Transcribe, word for word, every line from the one containing "Detect and mask" through the final line of the records, and omit the pictures.

* _RECORDS SHOWN_:
======

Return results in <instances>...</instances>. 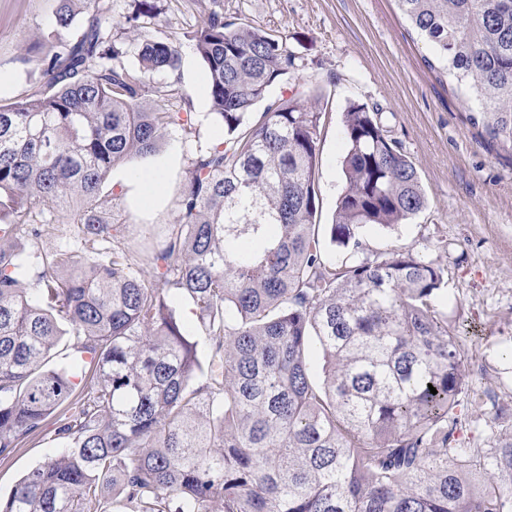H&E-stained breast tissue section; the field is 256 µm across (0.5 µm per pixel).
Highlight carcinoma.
Listing matches in <instances>:
<instances>
[{
	"instance_id": "carcinoma-1",
	"label": "carcinoma",
	"mask_w": 512,
	"mask_h": 512,
	"mask_svg": "<svg viewBox=\"0 0 512 512\" xmlns=\"http://www.w3.org/2000/svg\"><path fill=\"white\" fill-rule=\"evenodd\" d=\"M395 2L428 66L479 103L481 139L512 151V0ZM50 7L79 34L41 46V83L0 100V457L51 417L62 447L0 512H512V443L456 446L470 374L438 313L444 269L411 250L358 257L363 228L429 204L381 113L343 112L329 235L355 260L338 265L317 224L322 112L300 83L267 100L295 54L211 12L193 41L224 141L191 151L176 223L149 245L120 241L112 170L155 159L164 128L196 133L190 112L141 108L180 50L145 31L156 0H136L144 32L128 43L108 0ZM49 202L72 208L81 245L28 267L19 234L48 233ZM64 324L87 377L77 395L68 369L47 368Z\"/></svg>"
}]
</instances>
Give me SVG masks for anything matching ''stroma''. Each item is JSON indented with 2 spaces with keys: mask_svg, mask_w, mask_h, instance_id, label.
<instances>
[{
  "mask_svg": "<svg viewBox=\"0 0 512 512\" xmlns=\"http://www.w3.org/2000/svg\"><path fill=\"white\" fill-rule=\"evenodd\" d=\"M155 27L179 46L177 77L185 111L198 120L199 140L214 144L222 125L211 120L207 70L191 39L209 12L288 38L299 69L273 86L270 99L290 95L303 82L317 95L320 127L317 222H332L344 186L346 142L342 114L349 103L377 109L391 137L415 164L429 206L413 223L394 229L369 227V249L422 253L445 270L439 304L448 328L469 348L470 385L478 400L461 406L466 426L459 437L483 448L512 442V420L495 419L512 408V154L481 144L471 116L479 107L427 67L429 51L402 18L395 0H158ZM47 0H0V76L9 78L4 98L19 95L41 78L32 57L50 31ZM157 74L142 105L167 108L174 79ZM189 142L181 129L162 132L158 162L167 167L163 198L149 210L130 193L113 203L118 238L149 242L176 223V194L188 169ZM54 420L12 456L0 459V494L10 492L58 446Z\"/></svg>",
  "mask_w": 512,
  "mask_h": 512,
  "instance_id": "stroma-1",
  "label": "stroma"
}]
</instances>
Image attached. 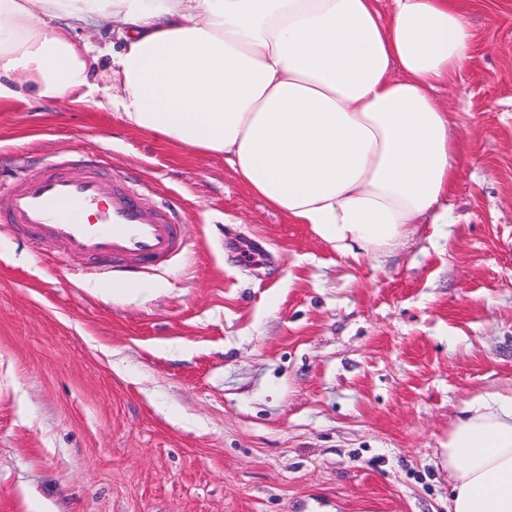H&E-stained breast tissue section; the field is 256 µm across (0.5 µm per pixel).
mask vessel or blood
Here are the masks:
<instances>
[{
  "instance_id": "b4317fda",
  "label": "vessel or blood",
  "mask_w": 512,
  "mask_h": 512,
  "mask_svg": "<svg viewBox=\"0 0 512 512\" xmlns=\"http://www.w3.org/2000/svg\"><path fill=\"white\" fill-rule=\"evenodd\" d=\"M106 179L94 163L46 168L0 188V223L93 260L149 265L183 250L180 225L127 186L105 189Z\"/></svg>"
}]
</instances>
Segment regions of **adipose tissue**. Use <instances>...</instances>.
<instances>
[{
  "instance_id": "ef3b65f1",
  "label": "adipose tissue",
  "mask_w": 512,
  "mask_h": 512,
  "mask_svg": "<svg viewBox=\"0 0 512 512\" xmlns=\"http://www.w3.org/2000/svg\"><path fill=\"white\" fill-rule=\"evenodd\" d=\"M118 43L102 90L129 127L223 156L257 196L337 250L396 248L448 221L452 107L472 58L465 0H0V109L99 91L77 32ZM448 512H512V394L464 402Z\"/></svg>"
}]
</instances>
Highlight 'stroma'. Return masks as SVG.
Masks as SVG:
<instances>
[{"instance_id": "1", "label": "stroma", "mask_w": 512, "mask_h": 512, "mask_svg": "<svg viewBox=\"0 0 512 512\" xmlns=\"http://www.w3.org/2000/svg\"><path fill=\"white\" fill-rule=\"evenodd\" d=\"M467 7L448 221L380 257L99 100L0 112V185L97 159L188 242L106 276L0 223V512H448L463 401L512 391V0Z\"/></svg>"}]
</instances>
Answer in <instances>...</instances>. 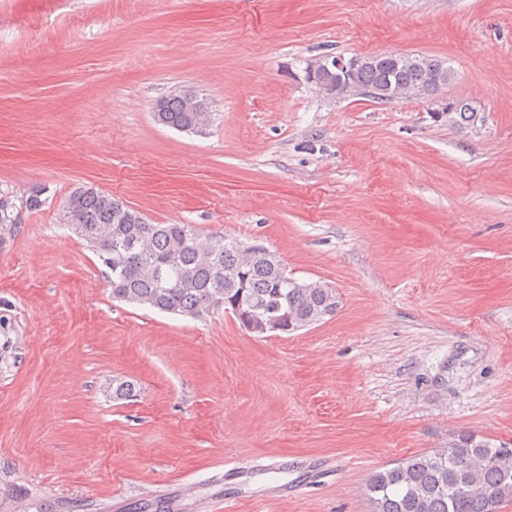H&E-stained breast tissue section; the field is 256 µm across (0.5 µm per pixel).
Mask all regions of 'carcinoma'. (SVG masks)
Returning a JSON list of instances; mask_svg holds the SVG:
<instances>
[{"mask_svg":"<svg viewBox=\"0 0 512 512\" xmlns=\"http://www.w3.org/2000/svg\"><path fill=\"white\" fill-rule=\"evenodd\" d=\"M430 73L400 59L356 71L355 82L374 89L391 82L421 86ZM198 95L185 89L165 98L156 120L182 131L205 116ZM36 189L20 202L0 193V247L14 239L23 211L45 204ZM64 220L98 257L112 298L175 315L199 317L241 304V324L277 321L290 333L336 314V291L300 282L262 245L248 254L222 233L205 238L191 224H151L138 210L93 187L73 190ZM373 512H498L512 500V446L461 433L448 449L417 454L373 474L366 486Z\"/></svg>","mask_w":512,"mask_h":512,"instance_id":"1","label":"carcinoma"}]
</instances>
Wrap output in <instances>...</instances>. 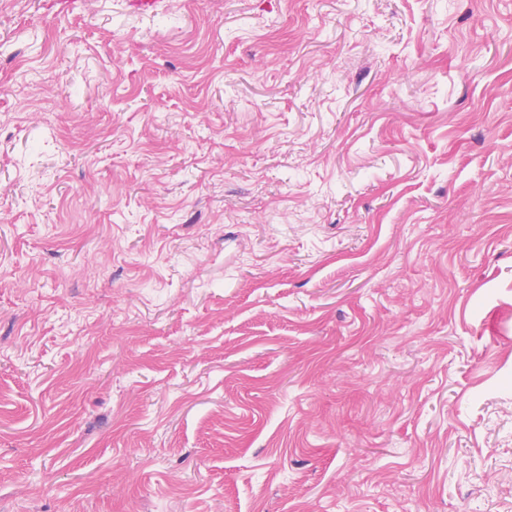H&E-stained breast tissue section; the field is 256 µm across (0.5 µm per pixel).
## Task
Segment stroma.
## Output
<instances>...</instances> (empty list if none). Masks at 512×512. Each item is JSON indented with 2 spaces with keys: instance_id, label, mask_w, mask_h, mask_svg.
I'll use <instances>...</instances> for the list:
<instances>
[{
  "instance_id": "stroma-1",
  "label": "stroma",
  "mask_w": 512,
  "mask_h": 512,
  "mask_svg": "<svg viewBox=\"0 0 512 512\" xmlns=\"http://www.w3.org/2000/svg\"><path fill=\"white\" fill-rule=\"evenodd\" d=\"M0 512H512V0H0Z\"/></svg>"
}]
</instances>
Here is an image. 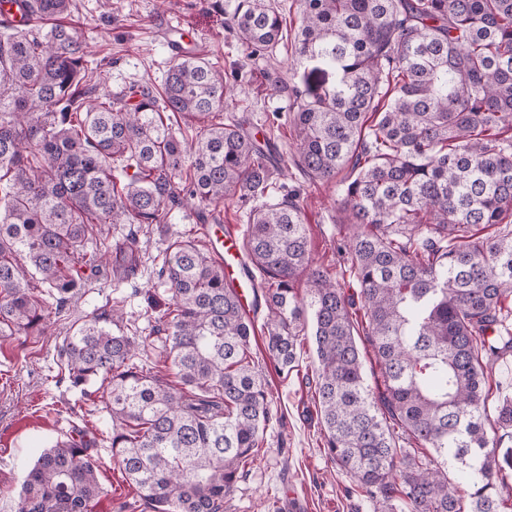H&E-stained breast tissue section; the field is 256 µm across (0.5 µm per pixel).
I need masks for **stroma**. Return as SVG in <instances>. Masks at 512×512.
Here are the masks:
<instances>
[{"label": "stroma", "mask_w": 512, "mask_h": 512, "mask_svg": "<svg viewBox=\"0 0 512 512\" xmlns=\"http://www.w3.org/2000/svg\"><path fill=\"white\" fill-rule=\"evenodd\" d=\"M74 0L72 19L101 71L104 89L117 91L141 82L161 84L172 55L165 32L181 28L201 42L200 54L215 63L235 87L229 113L254 132L265 129L275 115H287L288 100L275 79H290L296 63L288 45L270 55H245L224 23L237 0ZM275 187L303 190L304 214L315 265L339 275L345 295L357 286L342 278L336 254L338 194L335 186H310L300 175L274 172ZM204 240L194 208L181 210L173 223L154 225L141 237L146 264L122 282L104 280L82 290L61 314L51 315L43 335L8 338L0 342V512H9L27 470L43 450L67 439L73 428L91 425L111 433L106 411L90 412L78 391L61 375L58 353L75 320L109 308L123 307L119 328L138 337L140 357L150 365L163 364L165 336L147 294L168 302L169 293L158 278L163 252L175 238ZM272 396V417L263 445L243 476L224 499L222 512H373L370 498L349 477L337 471L323 449L315 380L317 358L311 344L301 346L297 366L279 373L270 359L263 333L251 342ZM99 480L106 489L97 512H143L145 505L124 479L110 449L98 451Z\"/></svg>", "instance_id": "35a3bbf8"}]
</instances>
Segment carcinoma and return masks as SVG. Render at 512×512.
I'll use <instances>...</instances> for the list:
<instances>
[{
  "label": "carcinoma",
  "mask_w": 512,
  "mask_h": 512,
  "mask_svg": "<svg viewBox=\"0 0 512 512\" xmlns=\"http://www.w3.org/2000/svg\"><path fill=\"white\" fill-rule=\"evenodd\" d=\"M2 2L55 23L0 19V337L39 336L107 269L134 273L137 232L189 202L259 200L241 248L263 273L253 288L267 349L289 370L311 336L326 454L374 512H504L512 400L490 405L487 384L512 354V0H300L303 70L275 83L293 164L340 191L338 251L358 303L312 265L299 195L266 201L273 128L259 139L224 122L232 86L212 63L193 53L159 88L98 94V69L64 22L73 0ZM285 21L279 0H239L228 27L252 56L279 46ZM180 119L199 125L188 146L173 132ZM106 224L137 225L111 259ZM482 224L496 233L474 235ZM158 277L178 385L112 330L121 309L73 323L60 366L104 404L112 434L78 428L45 449L12 512H94L107 495L99 440L152 512H221L253 461L272 404L250 352L254 319L191 240L166 248ZM364 342L381 370L374 387Z\"/></svg>",
  "instance_id": "cac0c4a2"
}]
</instances>
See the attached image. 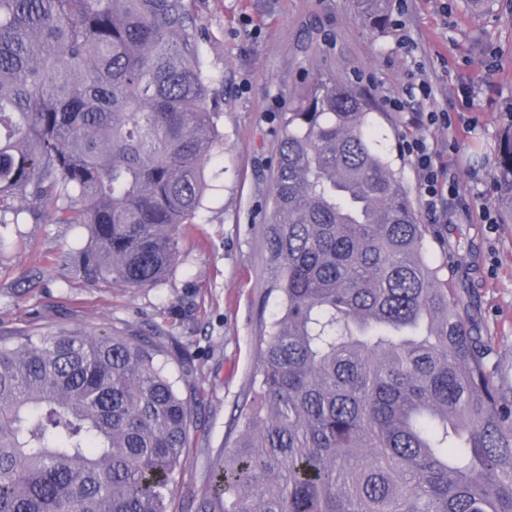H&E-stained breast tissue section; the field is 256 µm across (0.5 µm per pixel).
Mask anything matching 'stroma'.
Wrapping results in <instances>:
<instances>
[{
  "mask_svg": "<svg viewBox=\"0 0 512 512\" xmlns=\"http://www.w3.org/2000/svg\"><path fill=\"white\" fill-rule=\"evenodd\" d=\"M198 11L201 51L223 79L224 152L207 167L202 222L167 278L140 290L86 285L58 261L73 238L67 224L20 225L0 253V333L130 325L172 351L196 406L169 512H189L186 489H209L232 416L250 399L259 339L279 310L265 246L276 153L284 117L316 73L374 105L419 223L429 218L405 143L425 141L447 168L457 208L427 257L449 287L475 297L473 319L512 395V199L492 178L512 128V0H391L382 29L357 19L353 0H199ZM426 112L448 113L450 126L422 121Z\"/></svg>",
  "mask_w": 512,
  "mask_h": 512,
  "instance_id": "obj_1",
  "label": "stroma"
}]
</instances>
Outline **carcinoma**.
I'll use <instances>...</instances> for the list:
<instances>
[{
    "mask_svg": "<svg viewBox=\"0 0 512 512\" xmlns=\"http://www.w3.org/2000/svg\"><path fill=\"white\" fill-rule=\"evenodd\" d=\"M388 2L357 10L382 27ZM200 32L197 0H0V252L10 224H69L86 284L165 279L224 150ZM494 181L512 197V131ZM272 201L280 308L190 512H512V400L354 87L315 74ZM162 354L0 334V512H168L191 409Z\"/></svg>",
    "mask_w": 512,
    "mask_h": 512,
    "instance_id": "cac0c4a2",
    "label": "carcinoma"
}]
</instances>
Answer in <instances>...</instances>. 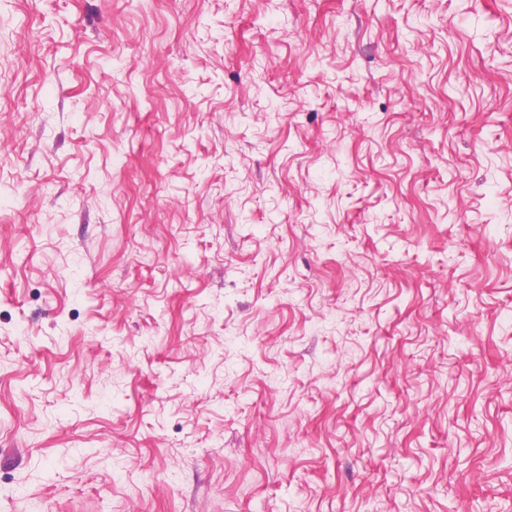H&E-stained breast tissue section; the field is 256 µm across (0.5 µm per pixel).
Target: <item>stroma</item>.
I'll use <instances>...</instances> for the list:
<instances>
[{
    "instance_id": "1",
    "label": "stroma",
    "mask_w": 512,
    "mask_h": 512,
    "mask_svg": "<svg viewBox=\"0 0 512 512\" xmlns=\"http://www.w3.org/2000/svg\"><path fill=\"white\" fill-rule=\"evenodd\" d=\"M0 512H512V0H0Z\"/></svg>"
}]
</instances>
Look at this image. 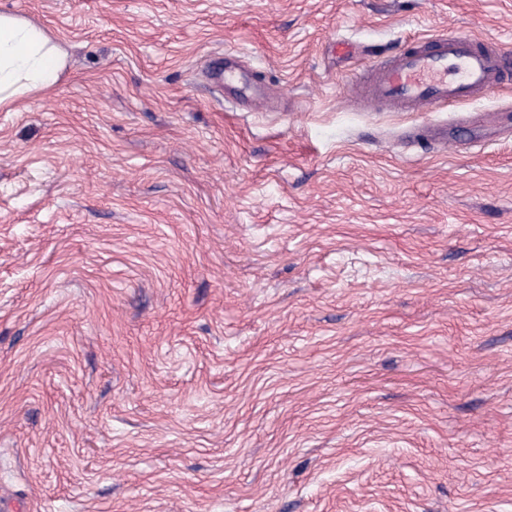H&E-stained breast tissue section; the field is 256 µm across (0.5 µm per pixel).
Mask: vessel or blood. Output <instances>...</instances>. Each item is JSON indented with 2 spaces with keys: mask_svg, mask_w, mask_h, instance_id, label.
I'll list each match as a JSON object with an SVG mask.
<instances>
[{
  "mask_svg": "<svg viewBox=\"0 0 512 512\" xmlns=\"http://www.w3.org/2000/svg\"><path fill=\"white\" fill-rule=\"evenodd\" d=\"M512 71V52L495 42H479L461 33H443L428 42L410 41L378 63L368 88L370 100L396 112H429L470 103L498 91ZM215 81L242 84L253 104L265 92L243 84L236 68L213 71Z\"/></svg>",
  "mask_w": 512,
  "mask_h": 512,
  "instance_id": "1",
  "label": "vessel or blood"
}]
</instances>
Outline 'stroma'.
Returning a JSON list of instances; mask_svg holds the SVG:
<instances>
[{
    "label": "stroma",
    "mask_w": 512,
    "mask_h": 512,
    "mask_svg": "<svg viewBox=\"0 0 512 512\" xmlns=\"http://www.w3.org/2000/svg\"><path fill=\"white\" fill-rule=\"evenodd\" d=\"M0 512H512V133L361 110L512 0H0ZM354 46L336 56L337 41ZM239 56L274 96L206 78ZM65 59L38 23L0 13V109L53 87Z\"/></svg>",
    "instance_id": "obj_1"
}]
</instances>
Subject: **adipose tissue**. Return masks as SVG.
I'll list each match as a JSON object with an SVG mask.
<instances>
[{"label":"adipose tissue","instance_id":"obj_1","mask_svg":"<svg viewBox=\"0 0 512 512\" xmlns=\"http://www.w3.org/2000/svg\"><path fill=\"white\" fill-rule=\"evenodd\" d=\"M65 59L38 23L0 13V109L53 87Z\"/></svg>","mask_w":512,"mask_h":512}]
</instances>
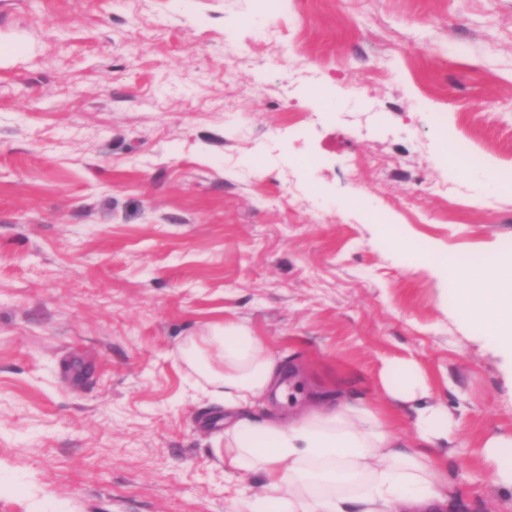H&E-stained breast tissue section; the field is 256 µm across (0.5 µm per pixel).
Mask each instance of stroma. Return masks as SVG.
I'll use <instances>...</instances> for the list:
<instances>
[{
  "instance_id": "obj_1",
  "label": "stroma",
  "mask_w": 512,
  "mask_h": 512,
  "mask_svg": "<svg viewBox=\"0 0 512 512\" xmlns=\"http://www.w3.org/2000/svg\"><path fill=\"white\" fill-rule=\"evenodd\" d=\"M0 0V512H235L224 408L180 342L249 327L288 417L395 403L413 360L458 423L455 512H512L483 454L512 366L372 215L512 258V0Z\"/></svg>"
}]
</instances>
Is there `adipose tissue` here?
<instances>
[{
	"mask_svg": "<svg viewBox=\"0 0 512 512\" xmlns=\"http://www.w3.org/2000/svg\"><path fill=\"white\" fill-rule=\"evenodd\" d=\"M380 235L421 257L440 281H452L453 308L474 333L512 361V280L497 262H462L396 224ZM197 387L235 420L224 431V473H261L266 494L237 512H452L446 449L455 441L447 410L428 403L418 365L390 361L381 373L387 395L412 411L413 433L400 439L392 418L365 404L324 397L293 418L253 414L267 394H282V367L245 326L228 323L187 337L182 348Z\"/></svg>",
	"mask_w": 512,
	"mask_h": 512,
	"instance_id": "adipose-tissue-1",
	"label": "adipose tissue"
}]
</instances>
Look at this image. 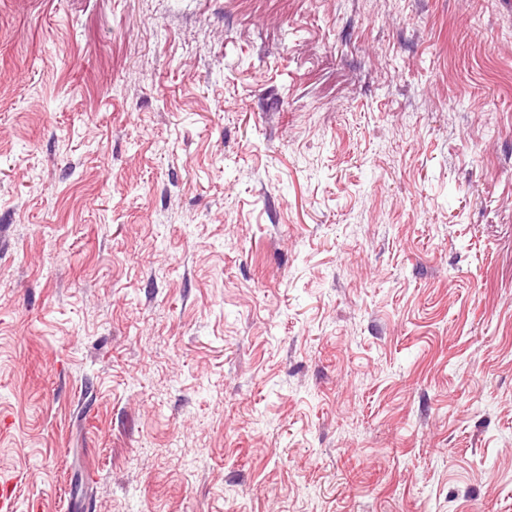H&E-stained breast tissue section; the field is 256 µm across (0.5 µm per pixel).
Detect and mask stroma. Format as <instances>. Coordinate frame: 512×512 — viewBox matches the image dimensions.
<instances>
[{"label":"stroma","instance_id":"1","mask_svg":"<svg viewBox=\"0 0 512 512\" xmlns=\"http://www.w3.org/2000/svg\"><path fill=\"white\" fill-rule=\"evenodd\" d=\"M17 512H512L503 0H0Z\"/></svg>","mask_w":512,"mask_h":512}]
</instances>
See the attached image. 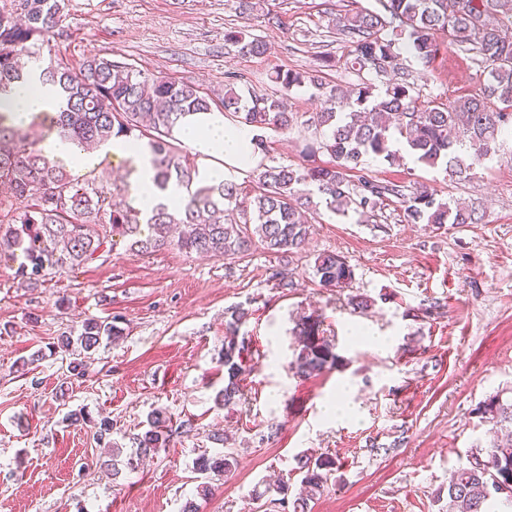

======

* _EXERCISE RESPONSE_:
Detect and mask stroma. Format as <instances>. Coordinate frame: 512×512 — viewBox matches the image dimensions.
<instances>
[{"label":"stroma","instance_id":"1","mask_svg":"<svg viewBox=\"0 0 512 512\" xmlns=\"http://www.w3.org/2000/svg\"><path fill=\"white\" fill-rule=\"evenodd\" d=\"M17 512H512L503 0H0Z\"/></svg>","mask_w":512,"mask_h":512}]
</instances>
See the attached image. 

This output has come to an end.